Coordinate-based change listings:
'''
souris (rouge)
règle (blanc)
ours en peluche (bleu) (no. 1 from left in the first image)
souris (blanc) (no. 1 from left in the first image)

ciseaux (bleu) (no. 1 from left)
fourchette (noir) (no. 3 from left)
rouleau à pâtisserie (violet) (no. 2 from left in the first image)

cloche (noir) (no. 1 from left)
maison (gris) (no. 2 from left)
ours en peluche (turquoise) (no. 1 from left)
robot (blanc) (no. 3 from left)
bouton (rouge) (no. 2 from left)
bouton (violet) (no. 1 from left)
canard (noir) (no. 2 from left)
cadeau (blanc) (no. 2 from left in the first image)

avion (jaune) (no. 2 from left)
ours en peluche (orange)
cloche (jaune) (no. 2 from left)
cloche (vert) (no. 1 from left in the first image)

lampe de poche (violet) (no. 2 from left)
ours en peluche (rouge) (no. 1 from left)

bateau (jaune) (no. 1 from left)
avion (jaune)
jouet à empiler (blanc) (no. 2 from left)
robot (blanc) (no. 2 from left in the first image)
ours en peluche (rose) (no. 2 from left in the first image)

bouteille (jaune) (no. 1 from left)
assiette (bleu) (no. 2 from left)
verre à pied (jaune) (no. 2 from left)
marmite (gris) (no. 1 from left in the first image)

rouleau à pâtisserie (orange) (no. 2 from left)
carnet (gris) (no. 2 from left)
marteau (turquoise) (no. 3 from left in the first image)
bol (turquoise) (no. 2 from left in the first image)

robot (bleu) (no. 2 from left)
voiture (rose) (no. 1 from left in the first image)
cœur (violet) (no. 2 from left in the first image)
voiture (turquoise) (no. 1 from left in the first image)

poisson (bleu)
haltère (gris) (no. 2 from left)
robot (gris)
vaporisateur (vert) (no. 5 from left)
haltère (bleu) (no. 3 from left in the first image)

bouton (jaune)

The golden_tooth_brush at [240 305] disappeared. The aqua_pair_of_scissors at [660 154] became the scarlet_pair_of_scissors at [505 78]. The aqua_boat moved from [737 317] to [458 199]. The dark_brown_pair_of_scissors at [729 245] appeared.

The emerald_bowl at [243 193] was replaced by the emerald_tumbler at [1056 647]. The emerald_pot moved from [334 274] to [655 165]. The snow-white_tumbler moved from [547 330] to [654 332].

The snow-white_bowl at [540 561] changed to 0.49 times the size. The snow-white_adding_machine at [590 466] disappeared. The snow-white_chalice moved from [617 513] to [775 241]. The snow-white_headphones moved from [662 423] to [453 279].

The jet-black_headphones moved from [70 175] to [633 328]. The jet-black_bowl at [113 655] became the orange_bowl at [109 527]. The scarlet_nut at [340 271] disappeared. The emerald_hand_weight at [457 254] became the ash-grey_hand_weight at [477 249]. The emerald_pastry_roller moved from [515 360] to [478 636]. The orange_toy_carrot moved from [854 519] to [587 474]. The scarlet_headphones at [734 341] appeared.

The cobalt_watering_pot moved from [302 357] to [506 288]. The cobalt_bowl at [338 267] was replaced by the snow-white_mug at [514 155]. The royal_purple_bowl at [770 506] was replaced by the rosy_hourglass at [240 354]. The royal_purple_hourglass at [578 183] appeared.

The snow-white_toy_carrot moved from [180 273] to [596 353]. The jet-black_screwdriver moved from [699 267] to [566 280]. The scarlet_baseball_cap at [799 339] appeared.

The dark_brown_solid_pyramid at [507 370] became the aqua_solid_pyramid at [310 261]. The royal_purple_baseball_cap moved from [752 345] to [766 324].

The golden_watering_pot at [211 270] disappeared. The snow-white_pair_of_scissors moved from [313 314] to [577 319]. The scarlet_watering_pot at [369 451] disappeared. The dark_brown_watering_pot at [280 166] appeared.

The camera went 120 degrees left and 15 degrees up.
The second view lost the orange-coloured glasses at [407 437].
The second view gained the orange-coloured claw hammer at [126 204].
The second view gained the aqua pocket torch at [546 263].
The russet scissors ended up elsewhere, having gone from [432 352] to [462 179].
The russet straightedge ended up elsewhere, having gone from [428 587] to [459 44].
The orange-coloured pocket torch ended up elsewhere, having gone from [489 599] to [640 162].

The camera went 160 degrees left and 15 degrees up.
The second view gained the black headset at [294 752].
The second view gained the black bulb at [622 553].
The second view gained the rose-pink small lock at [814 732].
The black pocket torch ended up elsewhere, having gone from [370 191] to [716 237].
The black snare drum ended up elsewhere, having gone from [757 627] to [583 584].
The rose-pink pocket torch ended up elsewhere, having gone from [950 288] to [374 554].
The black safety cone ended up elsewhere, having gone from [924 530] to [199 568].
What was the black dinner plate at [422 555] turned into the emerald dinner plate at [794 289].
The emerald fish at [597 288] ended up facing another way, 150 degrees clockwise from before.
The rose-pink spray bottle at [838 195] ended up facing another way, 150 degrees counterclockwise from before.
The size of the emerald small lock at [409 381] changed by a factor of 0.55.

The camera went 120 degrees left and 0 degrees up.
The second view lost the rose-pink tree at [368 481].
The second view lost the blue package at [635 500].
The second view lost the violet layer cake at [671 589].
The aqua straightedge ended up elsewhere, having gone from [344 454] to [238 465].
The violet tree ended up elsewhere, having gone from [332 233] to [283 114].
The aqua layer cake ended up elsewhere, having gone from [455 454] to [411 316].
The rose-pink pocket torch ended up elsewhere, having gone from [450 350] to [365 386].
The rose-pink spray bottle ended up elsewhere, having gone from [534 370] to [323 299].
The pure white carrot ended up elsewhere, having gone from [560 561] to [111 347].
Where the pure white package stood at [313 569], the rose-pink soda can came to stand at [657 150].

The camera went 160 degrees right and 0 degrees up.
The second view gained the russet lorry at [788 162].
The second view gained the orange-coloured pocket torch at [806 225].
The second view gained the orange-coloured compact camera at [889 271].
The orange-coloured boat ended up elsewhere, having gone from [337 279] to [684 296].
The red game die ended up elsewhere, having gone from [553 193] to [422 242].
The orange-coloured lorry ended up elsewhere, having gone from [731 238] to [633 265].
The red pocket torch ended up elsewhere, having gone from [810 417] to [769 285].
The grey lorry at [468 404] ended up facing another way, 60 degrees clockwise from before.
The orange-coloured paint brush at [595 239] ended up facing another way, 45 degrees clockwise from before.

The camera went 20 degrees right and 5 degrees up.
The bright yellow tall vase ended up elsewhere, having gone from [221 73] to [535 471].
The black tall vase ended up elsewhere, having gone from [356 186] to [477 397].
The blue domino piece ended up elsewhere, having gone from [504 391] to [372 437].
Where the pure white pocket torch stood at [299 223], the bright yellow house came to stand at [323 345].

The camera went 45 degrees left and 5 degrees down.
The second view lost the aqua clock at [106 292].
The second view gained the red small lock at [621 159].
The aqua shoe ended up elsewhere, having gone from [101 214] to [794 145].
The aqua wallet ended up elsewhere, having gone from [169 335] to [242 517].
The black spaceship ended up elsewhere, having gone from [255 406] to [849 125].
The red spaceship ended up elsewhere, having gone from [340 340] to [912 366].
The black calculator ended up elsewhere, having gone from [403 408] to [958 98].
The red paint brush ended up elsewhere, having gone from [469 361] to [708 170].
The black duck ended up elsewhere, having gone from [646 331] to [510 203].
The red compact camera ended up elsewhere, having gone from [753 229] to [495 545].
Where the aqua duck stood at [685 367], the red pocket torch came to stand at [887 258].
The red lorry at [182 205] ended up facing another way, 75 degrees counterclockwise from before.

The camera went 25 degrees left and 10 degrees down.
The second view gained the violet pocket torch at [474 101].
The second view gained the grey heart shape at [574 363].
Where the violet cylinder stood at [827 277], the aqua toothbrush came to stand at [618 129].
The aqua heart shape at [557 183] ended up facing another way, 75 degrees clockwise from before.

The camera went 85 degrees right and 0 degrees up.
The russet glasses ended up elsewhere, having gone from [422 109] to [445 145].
'''
THE PROBLEM: Every record is to be repeated exactly as written.

ANSWER BOX:
souris (rouge)
règle (blanc)
ours en peluche (bleu) (no. 1 from left in the first image)
souris (blanc) (no. 1 from left in the first image)

ciseaux (bleu) (no. 1 from left)
fourchette (noir) (no. 3 from left)
rouleau à pâtisserie (violet) (no. 2 from left in the first image)

cloche (noir) (no. 1 from left)
maison (gris) (no. 2 from left)
ours en peluche (turquoise) (no. 1 from left)
robot (blanc) (no. 3 from left)
bouton (rouge) (no. 2 from left)
bouton (violet) (no. 1 from left)
canard (noir) (no. 2 from left)
cadeau (blanc) (no. 2 from left in the first image)

avion (jaune) (no. 2 from left)
ours en peluche (orange)
cloche (jaune) (no. 2 from left)
cloche (vert) (no. 1 from left in the first image)

lampe de poche (violet) (no. 2 from left)
ours en peluche (rouge) (no. 1 from left)

bateau (jaune) (no. 1 from left)
avion (jaune)
jouet à empiler (blanc) (no. 2 from left)
robot (blanc) (no. 2 from left in the first image)
ours en peluche (rose) (no. 2 from left in the first image)

bouteille (jaune) (no. 1 from left)
assiette (bleu) (no. 2 from left)
verre à pied (jaune) (no. 2 from left)
marmite (gris) (no. 1 from left in the first image)

rouleau à pâtisserie (orange) (no. 2 from left)
carnet (gris) (no. 2 from left)
marteau (turquoise) (no. 3 from left in the first image)
bol (turquoise) (no. 2 from left in the first image)

robot (bleu) (no. 2 from left)
voiture (rose) (no. 1 from left in the first image)
cœur (violet) (no. 2 from left in the first image)
voiture (turquoise) (no. 1 from left in the first image)

poisson (bleu)
haltère (gris) (no. 2 from left)
robot (gris)
vaporisateur (vert) (no. 5 from left)
haltère (bleu) (no. 3 from left in the first image)

bouton (jaune)

The golden_tooth_brush at [240 305] disappeared. The aqua_pair_of_scissors at [660 154] became the scarlet_pair_of_scissors at [505 78]. The aqua_boat moved from [737 317] to [458 199]. The dark_brown_pair_of_scissors at [729 245] appeared.

The emerald_bowl at [243 193] was replaced by the emerald_tumbler at [1056 647]. The emerald_pot moved from [334 274] to [655 165]. The snow-white_tumbler moved from [547 330] to [654 332].

The snow-white_bowl at [540 561] changed to 0.49 times the size. The snow-white_adding_machine at [590 466] disappeared. The snow-white_chalice moved from [617 513] to [775 241]. The snow-white_headphones moved from [662 423] to [453 279].

The jet-black_headphones moved from [70 175] to [633 328]. The jet-black_bowl at [113 655] became the orange_bowl at [109 527]. The scarlet_nut at [340 271] disappeared. The emerald_hand_weight at [457 254] became the ash-grey_hand_weight at [477 249]. The emerald_pastry_roller moved from [515 360] to [478 636]. The orange_toy_carrot moved from [854 519] to [587 474]. The scarlet_headphones at [734 341] appeared.

The cobalt_watering_pot moved from [302 357] to [506 288]. The cobalt_bowl at [338 267] was replaced by the snow-white_mug at [514 155]. The royal_purple_bowl at [770 506] was replaced by the rosy_hourglass at [240 354]. The royal_purple_hourglass at [578 183] appeared.

The snow-white_toy_carrot moved from [180 273] to [596 353]. The jet-black_screwdriver moved from [699 267] to [566 280]. The scarlet_baseball_cap at [799 339] appeared.

The dark_brown_solid_pyramid at [507 370] became the aqua_solid_pyramid at [310 261]. The royal_purple_baseball_cap moved from [752 345] to [766 324].

The golden_watering_pot at [211 270] disappeared. The snow-white_pair_of_scissors moved from [313 314] to [577 319]. The scarlet_watering_pot at [369 451] disappeared. The dark_brown_watering_pot at [280 166] appeared.

The camera went 120 degrees left and 15 degrees up.
The second view lost the orange-coloured glasses at [407 437].
The second view gained the orange-coloured claw hammer at [126 204].
The second view gained the aqua pocket torch at [546 263].
The russet scissors ended up elsewhere, having gone from [432 352] to [462 179].
The russet straightedge ended up elsewhere, having gone from [428 587] to [459 44].
The orange-coloured pocket torch ended up elsewhere, having gone from [489 599] to [640 162].

The camera went 160 degrees left and 15 degrees up.
The second view gained the black headset at [294 752].
The second view gained the black bulb at [622 553].
The second view gained the rose-pink small lock at [814 732].
The black pocket torch ended up elsewhere, having gone from [370 191] to [716 237].
The black snare drum ended up elsewhere, having gone from [757 627] to [583 584].
The rose-pink pocket torch ended up elsewhere, having gone from [950 288] to [374 554].
The black safety cone ended up elsewhere, having gone from [924 530] to [199 568].
What was the black dinner plate at [422 555] turned into the emerald dinner plate at [794 289].
The emerald fish at [597 288] ended up facing another way, 150 degrees clockwise from before.
The rose-pink spray bottle at [838 195] ended up facing another way, 150 degrees counterclockwise from before.
The size of the emerald small lock at [409 381] changed by a factor of 0.55.

The camera went 120 degrees left and 0 degrees up.
The second view lost the rose-pink tree at [368 481].
The second view lost the blue package at [635 500].
The second view lost the violet layer cake at [671 589].
The aqua straightedge ended up elsewhere, having gone from [344 454] to [238 465].
The violet tree ended up elsewhere, having gone from [332 233] to [283 114].
The aqua layer cake ended up elsewhere, having gone from [455 454] to [411 316].
The rose-pink pocket torch ended up elsewhere, having gone from [450 350] to [365 386].
The rose-pink spray bottle ended up elsewhere, having gone from [534 370] to [323 299].
The pure white carrot ended up elsewhere, having gone from [560 561] to [111 347].
Where the pure white package stood at [313 569], the rose-pink soda can came to stand at [657 150].

The camera went 160 degrees right and 0 degrees up.
The second view gained the russet lorry at [788 162].
The second view gained the orange-coloured pocket torch at [806 225].
The second view gained the orange-coloured compact camera at [889 271].
The orange-coloured boat ended up elsewhere, having gone from [337 279] to [684 296].
The red game die ended up elsewhere, having gone from [553 193] to [422 242].
The orange-coloured lorry ended up elsewhere, having gone from [731 238] to [633 265].
The red pocket torch ended up elsewhere, having gone from [810 417] to [769 285].
The grey lorry at [468 404] ended up facing another way, 60 degrees clockwise from before.
The orange-coloured paint brush at [595 239] ended up facing another way, 45 degrees clockwise from before.

The camera went 20 degrees right and 5 degrees up.
The bright yellow tall vase ended up elsewhere, having gone from [221 73] to [535 471].
The black tall vase ended up elsewhere, having gone from [356 186] to [477 397].
The blue domino piece ended up elsewhere, having gone from [504 391] to [372 437].
Where the pure white pocket torch stood at [299 223], the bright yellow house came to stand at [323 345].

The camera went 45 degrees left and 5 degrees down.
The second view lost the aqua clock at [106 292].
The second view gained the red small lock at [621 159].
The aqua shoe ended up elsewhere, having gone from [101 214] to [794 145].
The aqua wallet ended up elsewhere, having gone from [169 335] to [242 517].
The black spaceship ended up elsewhere, having gone from [255 406] to [849 125].
The red spaceship ended up elsewhere, having gone from [340 340] to [912 366].
The black calculator ended up elsewhere, having gone from [403 408] to [958 98].
The red paint brush ended up elsewhere, having gone from [469 361] to [708 170].
The black duck ended up elsewhere, having gone from [646 331] to [510 203].
The red compact camera ended up elsewhere, having gone from [753 229] to [495 545].
Where the aqua duck stood at [685 367], the red pocket torch came to stand at [887 258].
The red lorry at [182 205] ended up facing another way, 75 degrees counterclockwise from before.

The camera went 25 degrees left and 10 degrees down.
The second view gained the violet pocket torch at [474 101].
The second view gained the grey heart shape at [574 363].
Where the violet cylinder stood at [827 277], the aqua toothbrush came to stand at [618 129].
The aqua heart shape at [557 183] ended up facing another way, 75 degrees clockwise from before.

The camera went 85 degrees right and 0 degrees up.
The russet glasses ended up elsewhere, having gone from [422 109] to [445 145].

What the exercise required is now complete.